▶ **Prompt**:
Return copies of the lines below that mention "degrees".

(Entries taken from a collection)
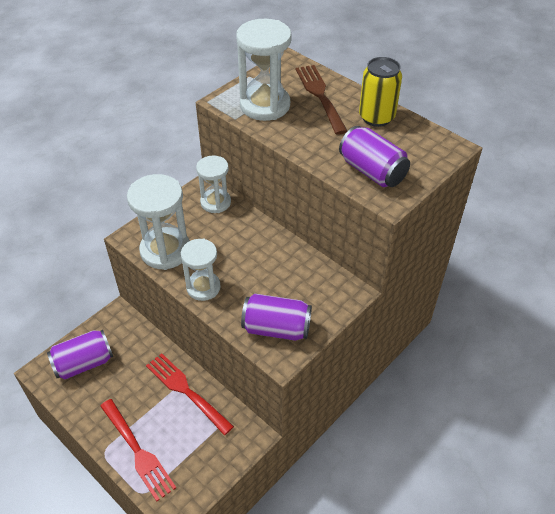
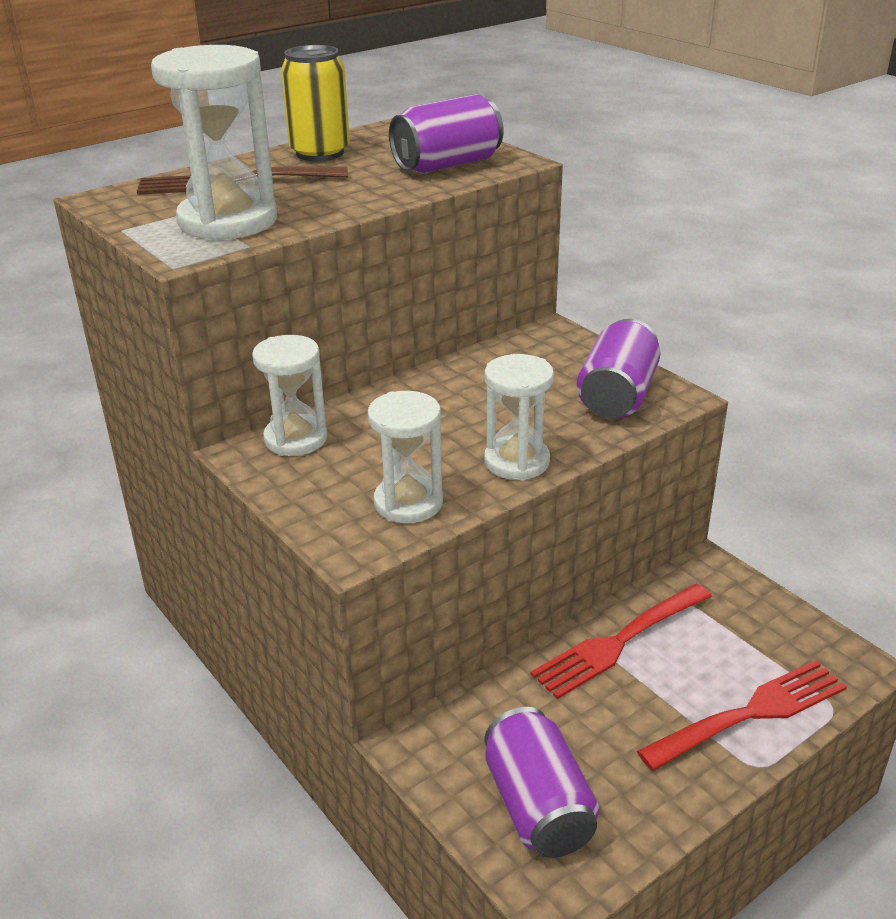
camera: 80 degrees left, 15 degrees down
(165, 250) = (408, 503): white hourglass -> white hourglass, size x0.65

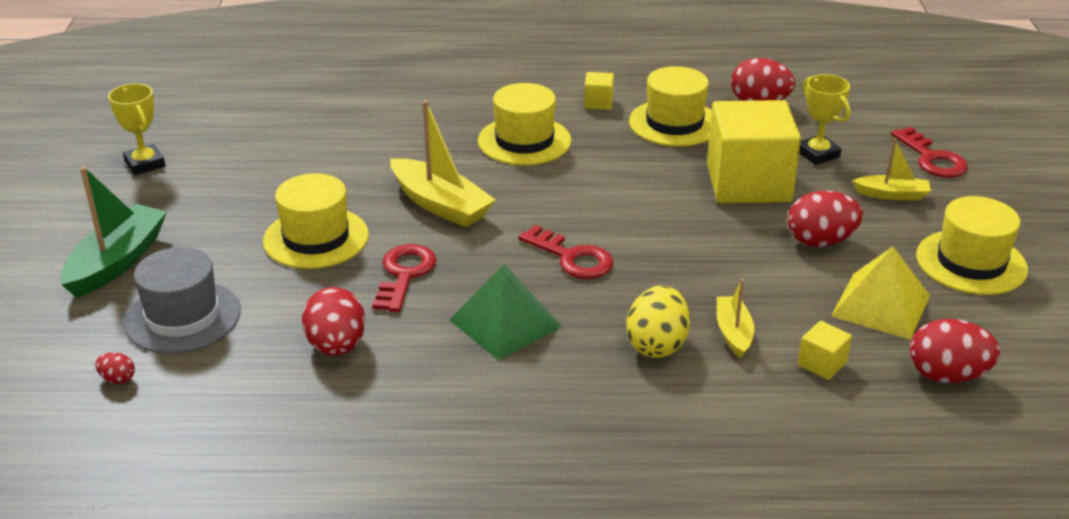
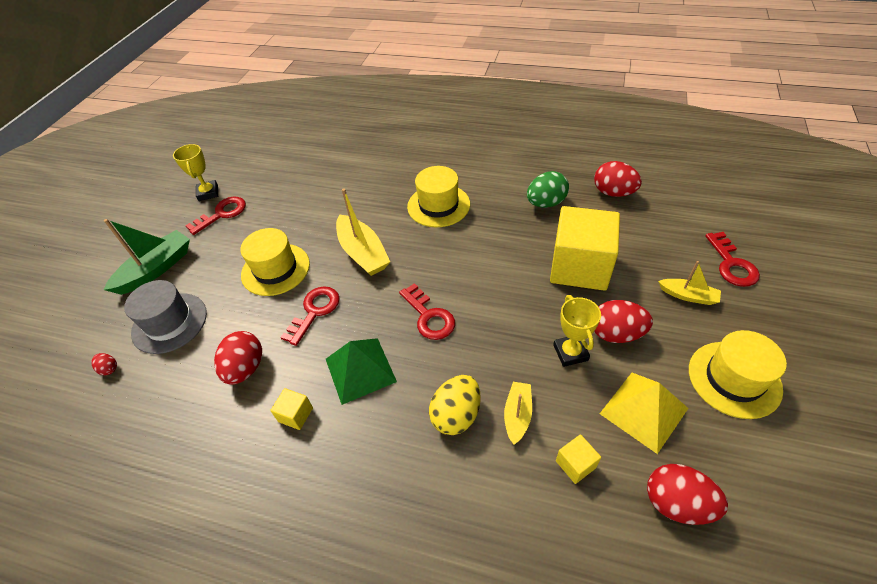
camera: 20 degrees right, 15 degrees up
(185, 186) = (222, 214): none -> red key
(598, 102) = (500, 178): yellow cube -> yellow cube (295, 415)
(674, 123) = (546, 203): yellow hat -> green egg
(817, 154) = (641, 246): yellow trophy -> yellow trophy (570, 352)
--
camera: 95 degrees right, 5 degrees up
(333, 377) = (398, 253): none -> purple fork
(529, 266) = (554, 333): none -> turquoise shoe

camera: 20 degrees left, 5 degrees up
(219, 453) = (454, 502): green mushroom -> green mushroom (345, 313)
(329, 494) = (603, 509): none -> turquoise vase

▶ **Output of the task**:
camera: 80 degrees left, 15 degrees down
camera: 20 degrees right, 15 degrees up
camera: 95 degrees right, 5 degrees up
camera: 20 degrees left, 5 degrees up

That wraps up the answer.